(Records from a collection)
+===+

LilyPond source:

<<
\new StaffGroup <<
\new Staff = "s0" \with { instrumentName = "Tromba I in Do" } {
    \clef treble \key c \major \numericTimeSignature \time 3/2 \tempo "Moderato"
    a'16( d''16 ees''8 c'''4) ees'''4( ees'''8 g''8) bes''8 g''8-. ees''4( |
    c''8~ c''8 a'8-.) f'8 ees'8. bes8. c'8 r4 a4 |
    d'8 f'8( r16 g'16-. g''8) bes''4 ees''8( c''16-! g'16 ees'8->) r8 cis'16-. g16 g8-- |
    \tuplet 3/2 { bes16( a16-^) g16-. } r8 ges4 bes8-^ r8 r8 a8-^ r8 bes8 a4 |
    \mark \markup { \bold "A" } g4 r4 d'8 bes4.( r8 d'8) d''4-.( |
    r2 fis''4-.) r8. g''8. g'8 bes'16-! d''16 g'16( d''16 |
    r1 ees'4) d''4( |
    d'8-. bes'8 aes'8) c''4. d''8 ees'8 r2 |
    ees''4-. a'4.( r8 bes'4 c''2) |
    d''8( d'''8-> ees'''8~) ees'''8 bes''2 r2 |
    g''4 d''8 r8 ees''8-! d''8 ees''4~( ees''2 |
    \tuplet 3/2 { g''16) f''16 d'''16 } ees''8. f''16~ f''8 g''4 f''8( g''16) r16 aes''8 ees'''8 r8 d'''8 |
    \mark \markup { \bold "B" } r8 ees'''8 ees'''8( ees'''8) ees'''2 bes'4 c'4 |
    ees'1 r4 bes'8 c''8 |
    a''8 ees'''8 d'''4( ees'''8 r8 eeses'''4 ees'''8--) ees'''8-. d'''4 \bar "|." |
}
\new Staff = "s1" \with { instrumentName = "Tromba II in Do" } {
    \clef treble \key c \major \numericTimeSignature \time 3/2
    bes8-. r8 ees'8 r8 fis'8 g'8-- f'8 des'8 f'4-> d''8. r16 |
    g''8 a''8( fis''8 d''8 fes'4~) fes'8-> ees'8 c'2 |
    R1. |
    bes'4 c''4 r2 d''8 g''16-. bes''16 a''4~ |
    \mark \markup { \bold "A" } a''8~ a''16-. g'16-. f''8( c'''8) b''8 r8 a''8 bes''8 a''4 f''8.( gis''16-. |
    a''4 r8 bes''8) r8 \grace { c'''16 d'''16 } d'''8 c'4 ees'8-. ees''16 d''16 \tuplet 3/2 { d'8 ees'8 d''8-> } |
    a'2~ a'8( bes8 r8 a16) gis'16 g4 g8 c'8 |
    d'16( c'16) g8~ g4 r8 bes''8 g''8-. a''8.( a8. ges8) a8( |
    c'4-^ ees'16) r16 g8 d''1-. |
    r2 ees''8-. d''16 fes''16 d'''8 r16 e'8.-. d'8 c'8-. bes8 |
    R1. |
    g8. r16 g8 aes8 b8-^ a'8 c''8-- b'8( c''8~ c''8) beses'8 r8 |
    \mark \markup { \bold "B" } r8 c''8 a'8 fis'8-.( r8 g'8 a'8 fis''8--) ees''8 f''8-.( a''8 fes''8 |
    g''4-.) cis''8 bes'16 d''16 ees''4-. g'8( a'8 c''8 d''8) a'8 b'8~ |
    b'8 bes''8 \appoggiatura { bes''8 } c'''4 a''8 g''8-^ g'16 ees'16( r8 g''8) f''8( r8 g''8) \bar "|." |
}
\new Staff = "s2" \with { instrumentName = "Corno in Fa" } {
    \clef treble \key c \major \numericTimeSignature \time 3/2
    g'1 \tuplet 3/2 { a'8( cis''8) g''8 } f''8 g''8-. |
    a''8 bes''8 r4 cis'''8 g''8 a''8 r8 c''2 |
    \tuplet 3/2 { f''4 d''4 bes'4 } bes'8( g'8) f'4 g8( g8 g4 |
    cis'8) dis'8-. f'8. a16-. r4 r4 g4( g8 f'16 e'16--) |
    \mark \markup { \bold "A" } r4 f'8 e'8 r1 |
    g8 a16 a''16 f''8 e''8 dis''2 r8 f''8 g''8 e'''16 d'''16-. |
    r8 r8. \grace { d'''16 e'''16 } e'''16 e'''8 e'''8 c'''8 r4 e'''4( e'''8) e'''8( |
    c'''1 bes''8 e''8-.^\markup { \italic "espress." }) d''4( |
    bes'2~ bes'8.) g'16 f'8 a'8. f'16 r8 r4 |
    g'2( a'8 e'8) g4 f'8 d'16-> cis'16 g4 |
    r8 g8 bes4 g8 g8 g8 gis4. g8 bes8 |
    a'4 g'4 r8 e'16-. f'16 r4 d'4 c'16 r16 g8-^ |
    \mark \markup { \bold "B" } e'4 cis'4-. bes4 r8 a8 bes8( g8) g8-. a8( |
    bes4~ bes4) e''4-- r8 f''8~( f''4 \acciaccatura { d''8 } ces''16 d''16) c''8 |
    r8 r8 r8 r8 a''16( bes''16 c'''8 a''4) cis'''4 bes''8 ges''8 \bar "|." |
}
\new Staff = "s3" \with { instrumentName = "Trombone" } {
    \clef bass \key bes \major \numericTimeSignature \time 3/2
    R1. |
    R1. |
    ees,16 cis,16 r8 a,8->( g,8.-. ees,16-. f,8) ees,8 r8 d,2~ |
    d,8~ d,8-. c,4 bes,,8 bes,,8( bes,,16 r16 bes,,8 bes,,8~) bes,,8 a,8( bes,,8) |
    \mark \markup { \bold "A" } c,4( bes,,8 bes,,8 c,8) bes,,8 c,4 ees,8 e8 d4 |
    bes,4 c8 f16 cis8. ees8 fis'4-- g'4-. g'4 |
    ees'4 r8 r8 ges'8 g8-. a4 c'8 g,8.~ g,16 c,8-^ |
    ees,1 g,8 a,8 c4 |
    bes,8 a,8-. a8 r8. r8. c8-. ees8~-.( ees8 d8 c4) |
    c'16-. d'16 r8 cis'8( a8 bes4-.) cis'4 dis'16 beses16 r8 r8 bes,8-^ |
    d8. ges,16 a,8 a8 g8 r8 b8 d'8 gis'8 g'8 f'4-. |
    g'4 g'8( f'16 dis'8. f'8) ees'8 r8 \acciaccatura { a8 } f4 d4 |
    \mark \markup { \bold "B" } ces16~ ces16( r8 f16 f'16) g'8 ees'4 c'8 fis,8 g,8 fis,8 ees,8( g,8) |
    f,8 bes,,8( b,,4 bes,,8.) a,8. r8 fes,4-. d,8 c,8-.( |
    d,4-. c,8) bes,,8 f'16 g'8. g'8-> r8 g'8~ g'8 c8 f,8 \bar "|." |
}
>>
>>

+===+

> **Brief**
Pull out each line of the data above that contains the string "bold", matching case exactly, and copy those lines.

> **Task response**
    \mark \markup { \bold "A" } g4 r4 d'8 bes4.( r8 d'8) d''4-.( |
    \mark \markup { \bold "B" } r8 ees'''8 ees'''8( ees'''8) ees'''2 bes'4 c'4 |
    \mark \markup { \bold "A" } a''8~ a''16-. g'16-. f''8( c'''8) b''8 r8 a''8 bes''8 a''4 f''8.( gis''16-. |
    \mark \markup { \bold "B" } r8 c''8 a'8 fis'8-.( r8 g'8 a'8 fis''8--) ees''8 f''8-.( a''8 fes''8 |
    \mark \markup { \bold "A" } r4 f'8 e'8 r1 |
    \mark \markup { \bold "B" } e'4 cis'4-. bes4 r8 a8 bes8( g8) g8-. a8( |
    \mark \markup { \bold "A" } c,4( bes,,8 bes,,8 c,8) bes,,8 c,4 ees,8 e8 d4 |
    \mark \markup { \bold "B" } ces16~ ces16( r8 f16 f'16) g'8 ees'4 c'8 fis,8 g,8 fis,8 ees,8( g,8) |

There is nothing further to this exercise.